* [DATA]:

· · · · ·

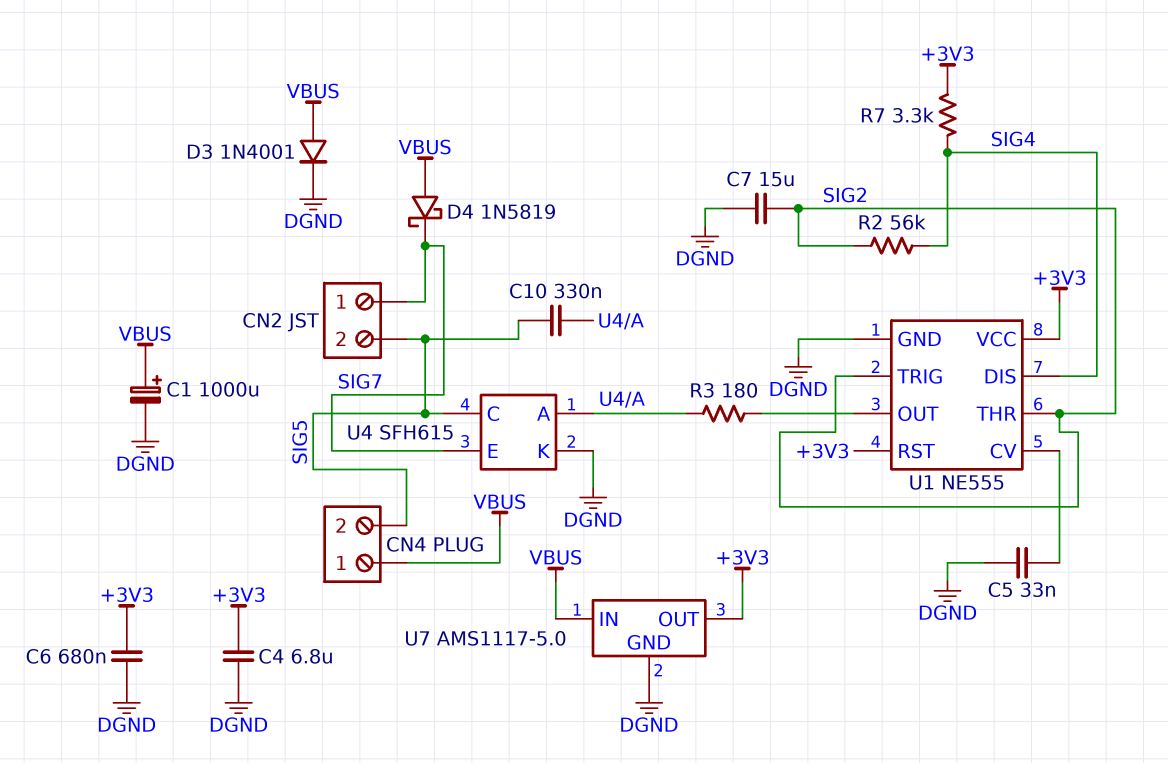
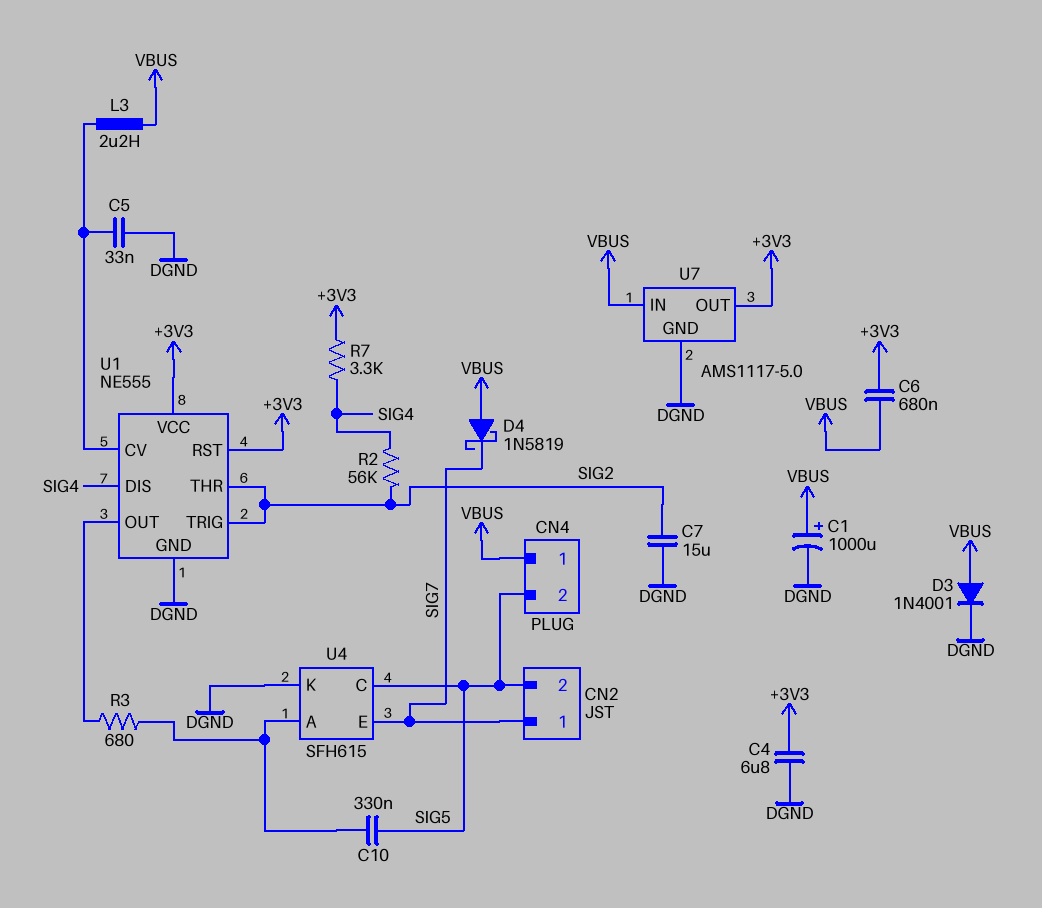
C6: 680nF (+3V3, DGND) -> 680nF (+3V3, VBUS)
L3: none -> 2.2uH (U1/CV, VBUS)
R3: 180 (U1/OUT, U4/A) -> 680 (U1/OUT, U4/A)

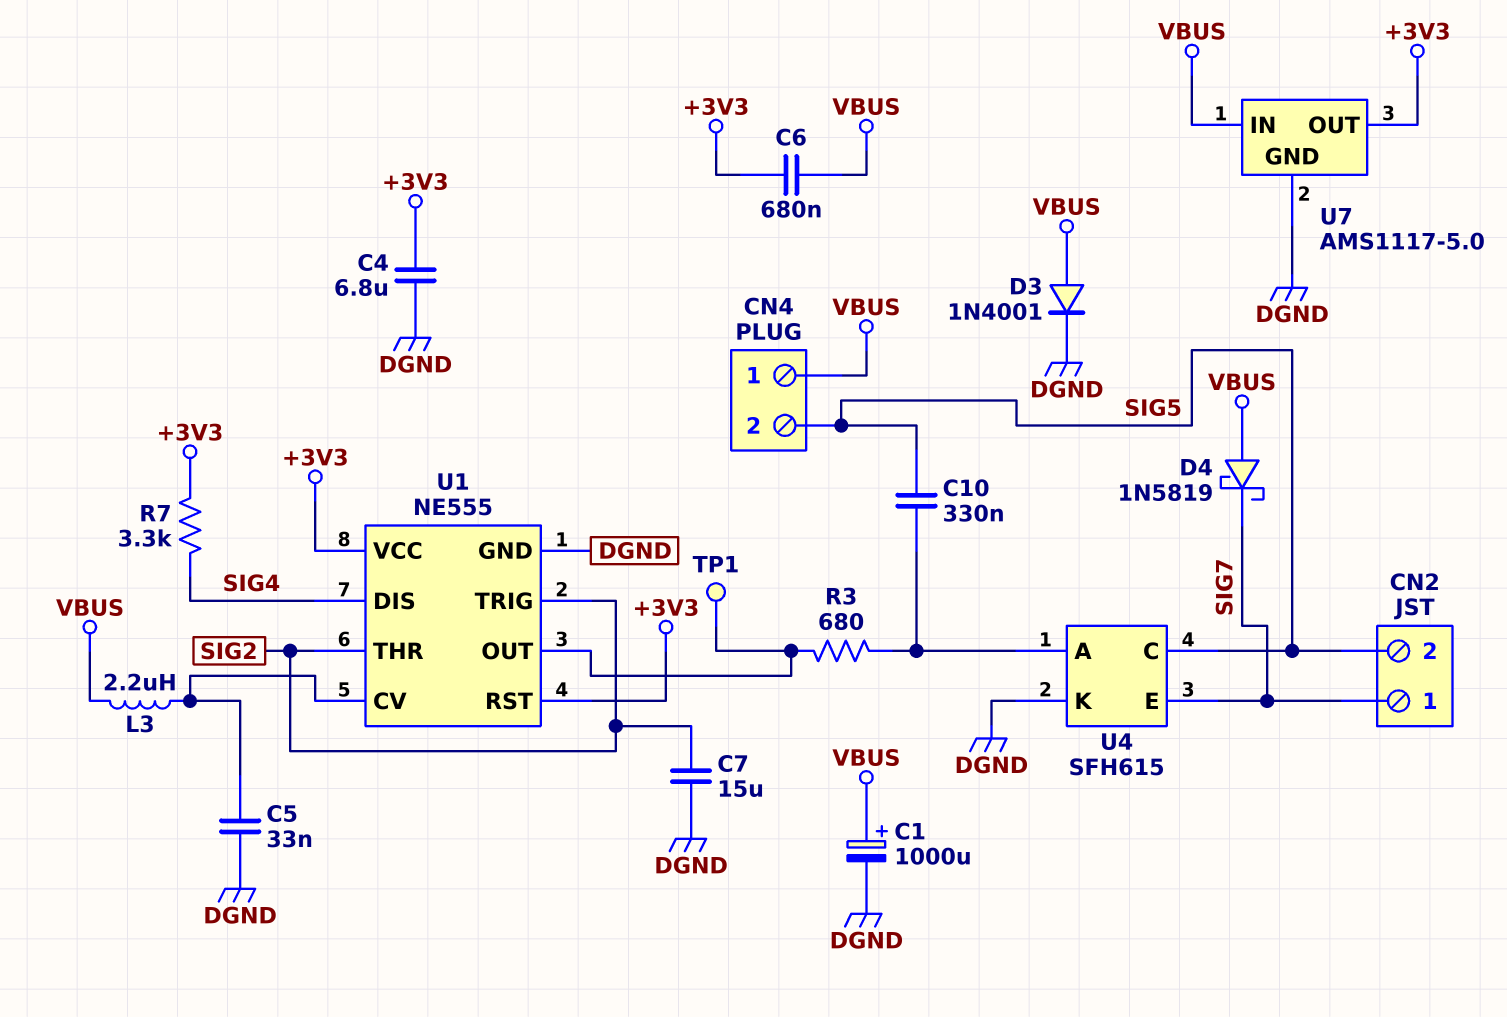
R2: 56k (SIG2, SIG4) -> none
TP1: none -> test point (U1/OUT)

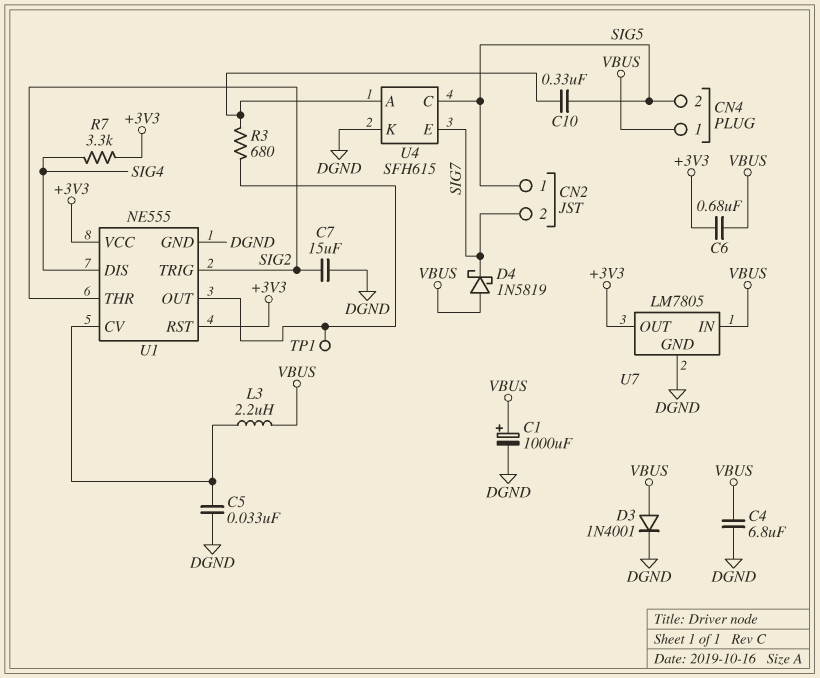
C4: 6.8uF (+3V3, DGND) -> 6.8uF (DGND, VBUS)
CN2 pin 1: SIG7 -> SIG5
CN2 pin 2: SIG5 -> SIG7
U7: AMS1117-5.0 -> LM7805

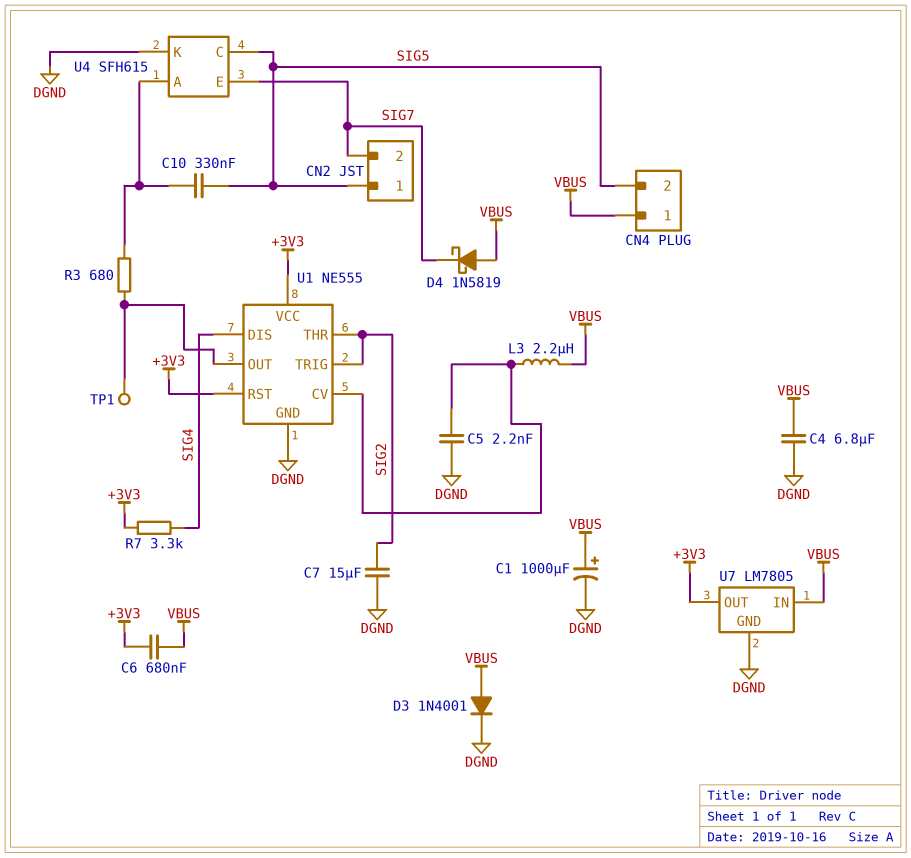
C5: 33nF (DGND, U1/CV) -> 2.2nF (DGND, U1/CV)

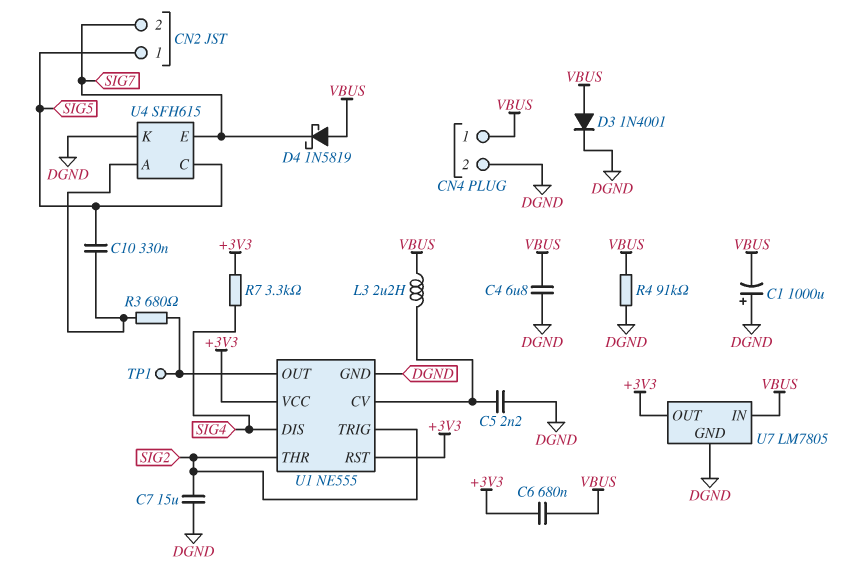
C1: 1000uF (plus VBUS, minus DGND) -> 1000uF (plus DGND, minus VBUS)
CN4 pin 2: SIG5 -> DGND
R4: none -> 91k (DGND, VBUS)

· · · · ·

* [EXERCISE REQUIREMENTS]:
Repeat the material exactly, without images.

* [FINISHED TASK]:
C6: 680nF (+3V3, DGND) -> 680nF (+3V3, VBUS)
L3: none -> 2.2uH (U1/CV, VBUS)
R3: 180 (U1/OUT, U4/A) -> 680 (U1/OUT, U4/A)

R2: 56k (SIG2, SIG4) -> none
TP1: none -> test point (U1/OUT)

C4: 6.8uF (+3V3, DGND) -> 6.8uF (DGND, VBUS)
CN2 pin 1: SIG7 -> SIG5
CN2 pin 2: SIG5 -> SIG7
U7: AMS1117-5.0 -> LM7805

C5: 33nF (DGND, U1/CV) -> 2.2nF (DGND, U1/CV)

C1: 1000uF (plus VBUS, minus DGND) -> 1000uF (plus DGND, minus VBUS)
CN4 pin 2: SIG5 -> DGND
R4: none -> 91k (DGND, VBUS)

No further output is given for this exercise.